● **WORK TO COMPLETE**:
Dropping every picture, set down exactly the lines in the entries below, starting with the line with "pink capsule [157,220,235,273]" and going on through the line with "black battery [338,200,414,233] -> none".

● **INFORMATION GIVEN**:

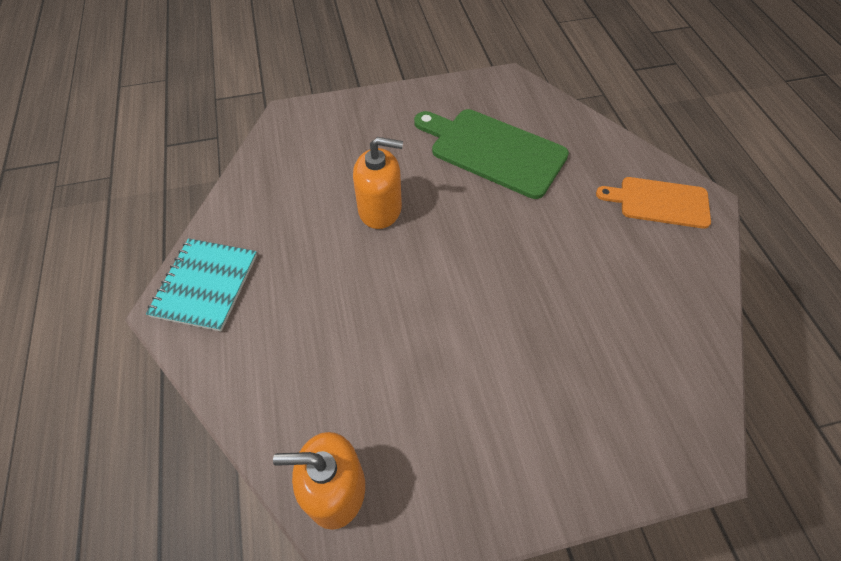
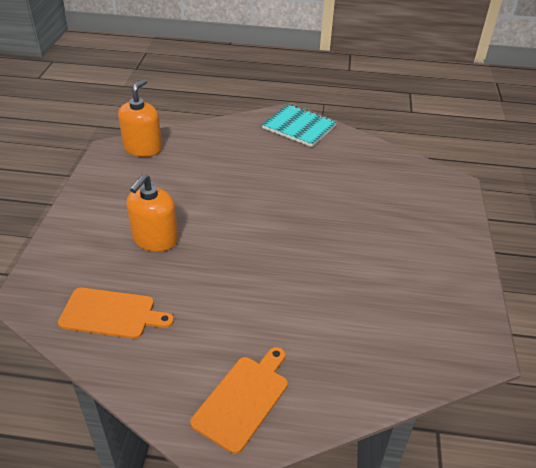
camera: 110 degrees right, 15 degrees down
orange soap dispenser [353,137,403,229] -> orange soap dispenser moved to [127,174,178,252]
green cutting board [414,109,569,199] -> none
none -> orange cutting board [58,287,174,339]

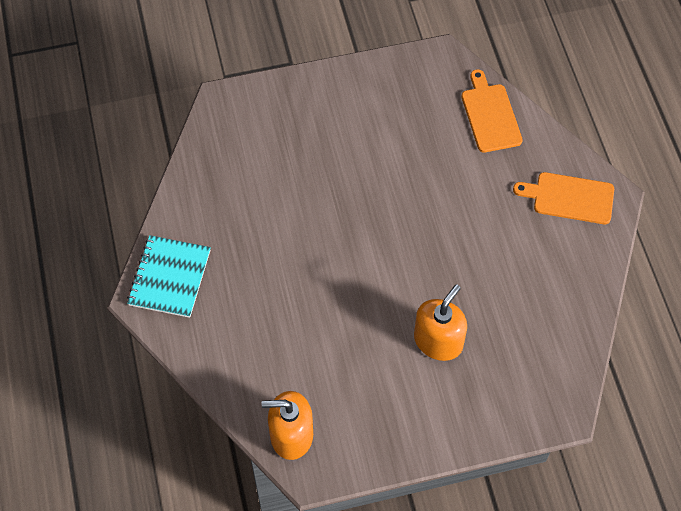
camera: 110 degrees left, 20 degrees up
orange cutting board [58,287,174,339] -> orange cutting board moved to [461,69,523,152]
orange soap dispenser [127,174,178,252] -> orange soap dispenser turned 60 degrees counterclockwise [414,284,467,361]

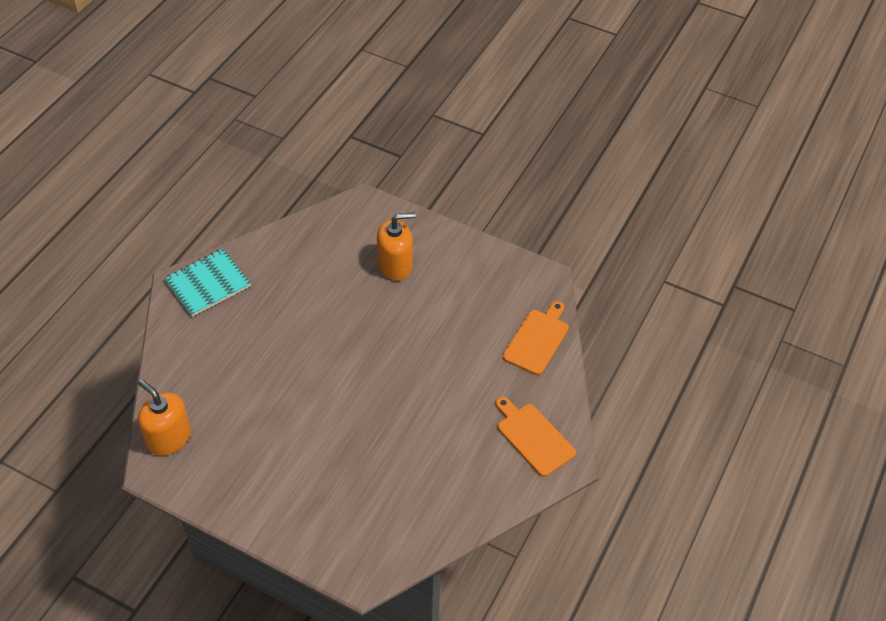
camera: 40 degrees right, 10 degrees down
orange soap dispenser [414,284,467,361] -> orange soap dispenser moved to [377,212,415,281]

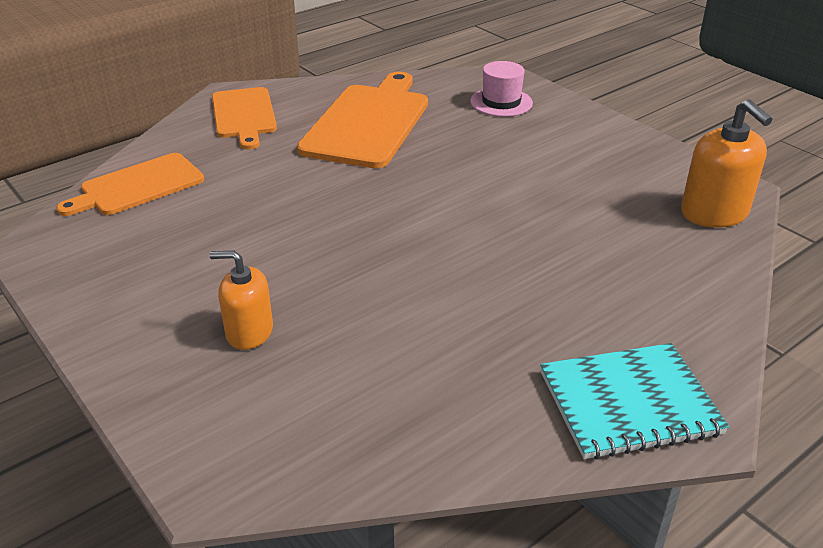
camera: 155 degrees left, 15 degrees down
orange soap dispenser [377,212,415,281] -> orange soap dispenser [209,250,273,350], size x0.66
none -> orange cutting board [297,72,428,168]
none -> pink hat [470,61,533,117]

* * *

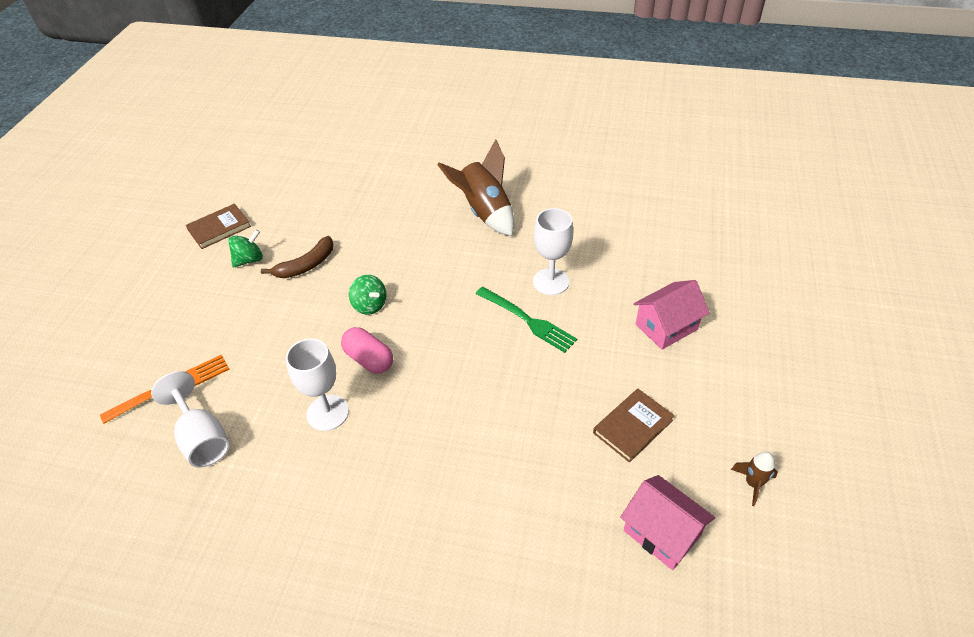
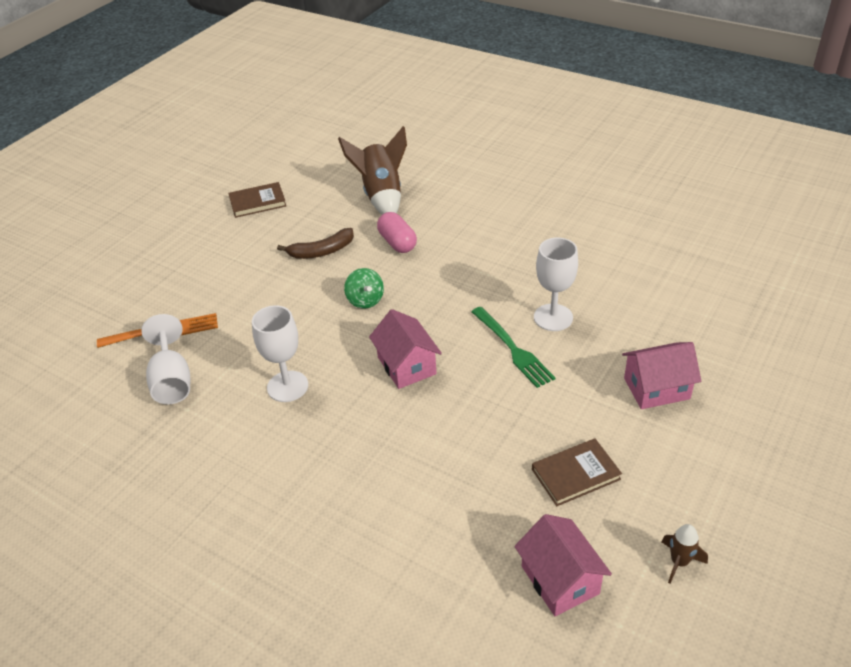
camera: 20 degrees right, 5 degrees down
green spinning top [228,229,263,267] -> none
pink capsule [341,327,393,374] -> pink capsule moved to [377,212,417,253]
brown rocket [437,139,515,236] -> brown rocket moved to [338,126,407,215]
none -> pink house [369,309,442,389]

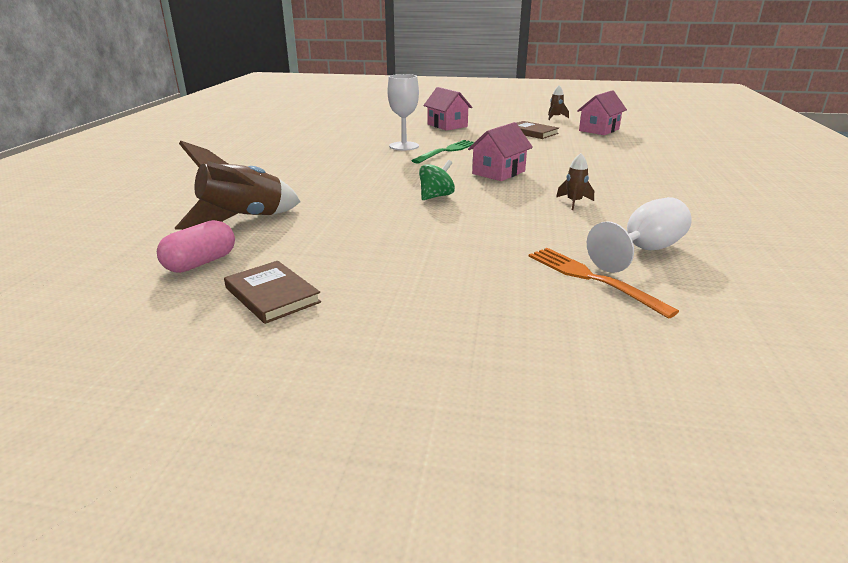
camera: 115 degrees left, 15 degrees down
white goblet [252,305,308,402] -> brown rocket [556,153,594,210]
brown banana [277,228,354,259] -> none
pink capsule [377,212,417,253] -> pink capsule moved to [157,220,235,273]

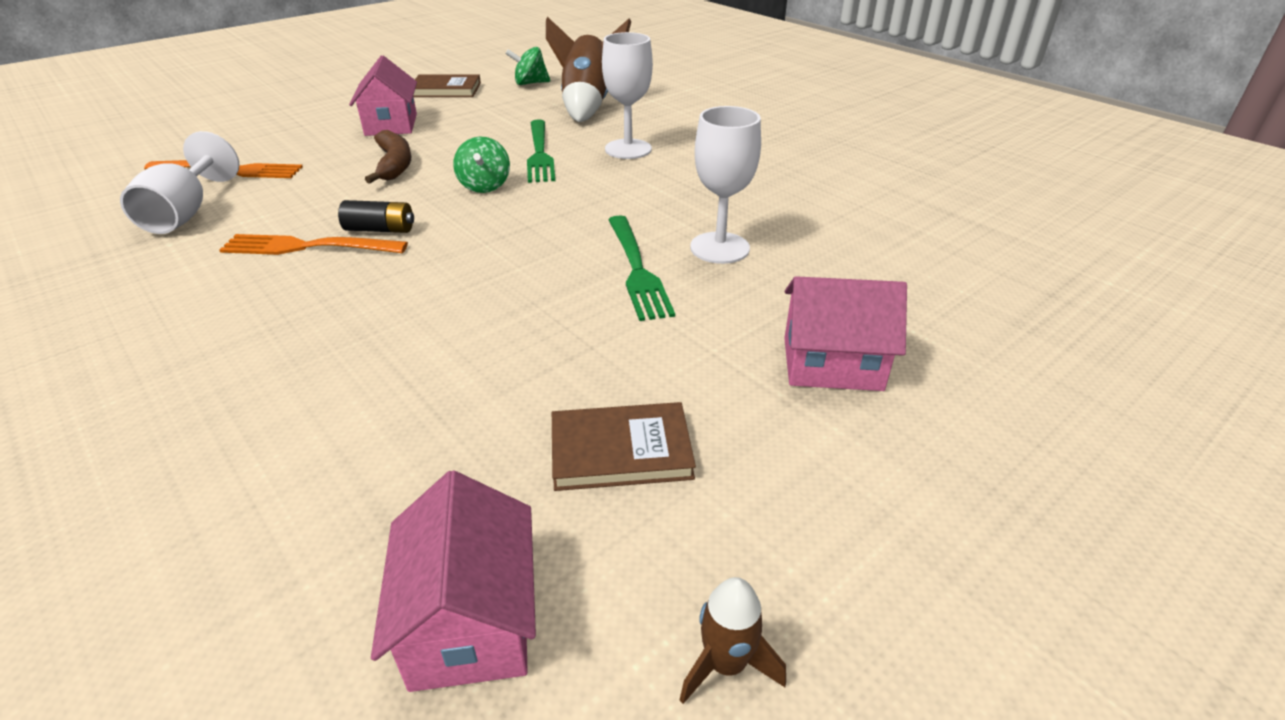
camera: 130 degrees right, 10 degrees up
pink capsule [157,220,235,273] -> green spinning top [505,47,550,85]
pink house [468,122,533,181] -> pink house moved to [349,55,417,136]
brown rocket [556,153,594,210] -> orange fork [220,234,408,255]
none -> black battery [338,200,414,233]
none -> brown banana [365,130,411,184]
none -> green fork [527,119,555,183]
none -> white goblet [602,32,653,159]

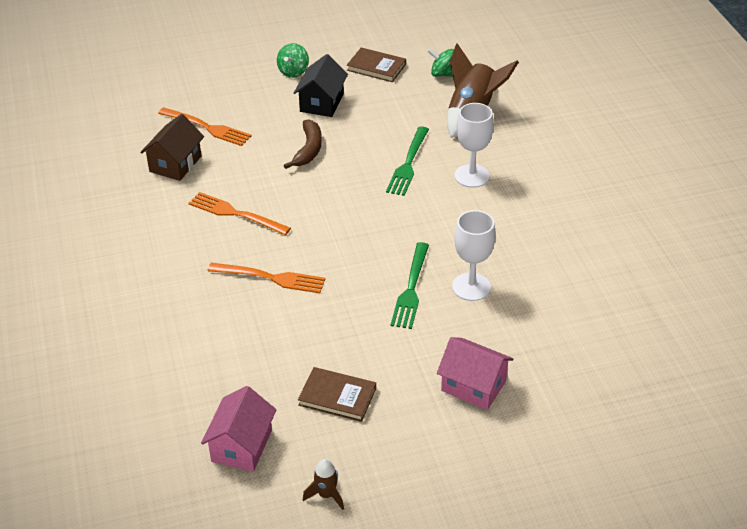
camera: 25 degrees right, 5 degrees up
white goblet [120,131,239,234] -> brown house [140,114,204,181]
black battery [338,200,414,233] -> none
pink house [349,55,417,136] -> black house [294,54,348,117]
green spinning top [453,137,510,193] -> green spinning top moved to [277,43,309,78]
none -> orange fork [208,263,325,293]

* * *

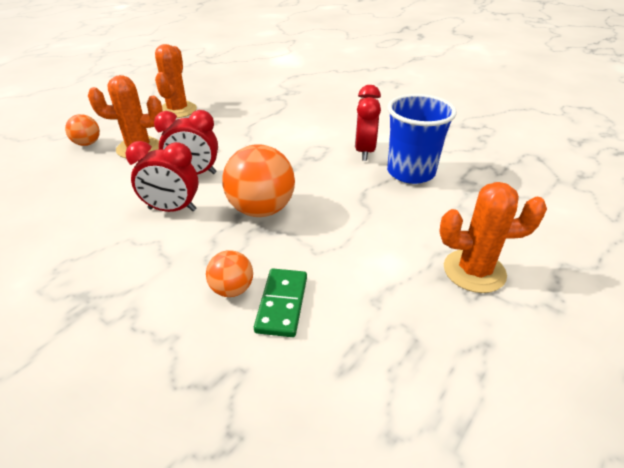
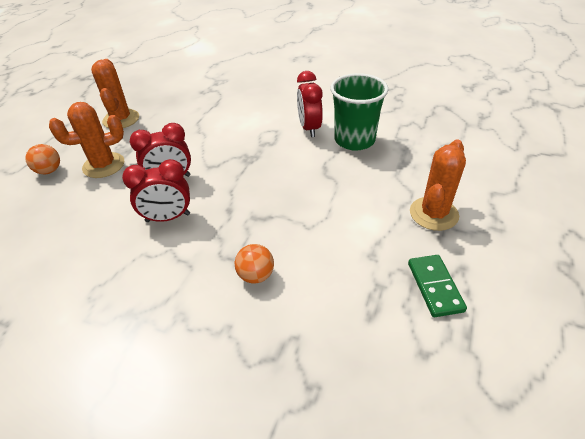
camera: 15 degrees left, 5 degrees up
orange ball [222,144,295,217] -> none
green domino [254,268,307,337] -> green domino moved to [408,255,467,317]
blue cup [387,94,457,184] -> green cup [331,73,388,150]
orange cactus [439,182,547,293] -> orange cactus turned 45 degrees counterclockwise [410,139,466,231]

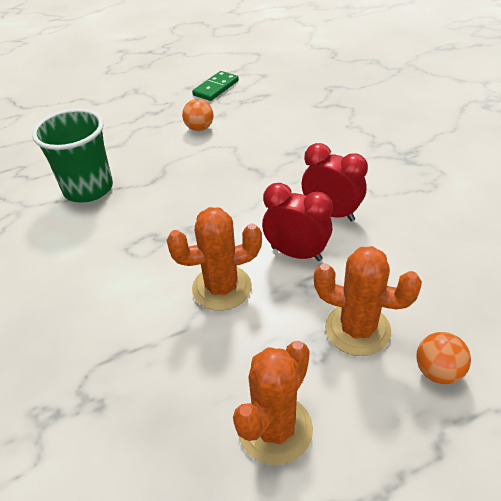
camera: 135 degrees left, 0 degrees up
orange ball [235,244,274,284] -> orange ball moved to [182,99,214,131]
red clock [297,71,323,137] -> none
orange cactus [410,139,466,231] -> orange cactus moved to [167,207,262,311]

● **TASK SOLUTION**:
pink capsule [157,220,235,273] -> green spinning top [505,47,550,85]
pink house [468,122,533,181] -> pink house moved to [349,55,417,136]
brown rocket [556,153,594,210] -> orange fork [220,234,408,255]
none -> black battery [338,200,414,233]
none -> brown banana [365,130,411,184]
none -> green fork [527,119,555,183]
none -> white goblet [602,32,653,159]

camera: 25 degrees right, 5 degrees up
white goblet [120,131,239,234] -> brown house [140,114,204,181]
black battery [338,200,414,233] -> none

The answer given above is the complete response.